▸ **Instructions to follow**:
Although the entries contain pictures, only their text goes into the copy, set down exactly.

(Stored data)
□ □ □ □ □
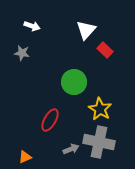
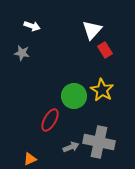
white triangle: moved 6 px right
red rectangle: rotated 14 degrees clockwise
green circle: moved 14 px down
yellow star: moved 2 px right, 19 px up
gray arrow: moved 2 px up
orange triangle: moved 5 px right, 2 px down
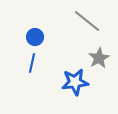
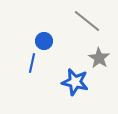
blue circle: moved 9 px right, 4 px down
gray star: rotated 10 degrees counterclockwise
blue star: rotated 20 degrees clockwise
□ □ □ □ □
▸ **Problem solution**:
white triangle: moved 6 px right
red rectangle: rotated 14 degrees clockwise
green circle: moved 14 px down
yellow star: moved 2 px right, 19 px up
gray arrow: moved 2 px up
orange triangle: moved 5 px right, 2 px down
blue circle: moved 9 px right, 4 px down
gray star: rotated 10 degrees counterclockwise
blue star: rotated 20 degrees clockwise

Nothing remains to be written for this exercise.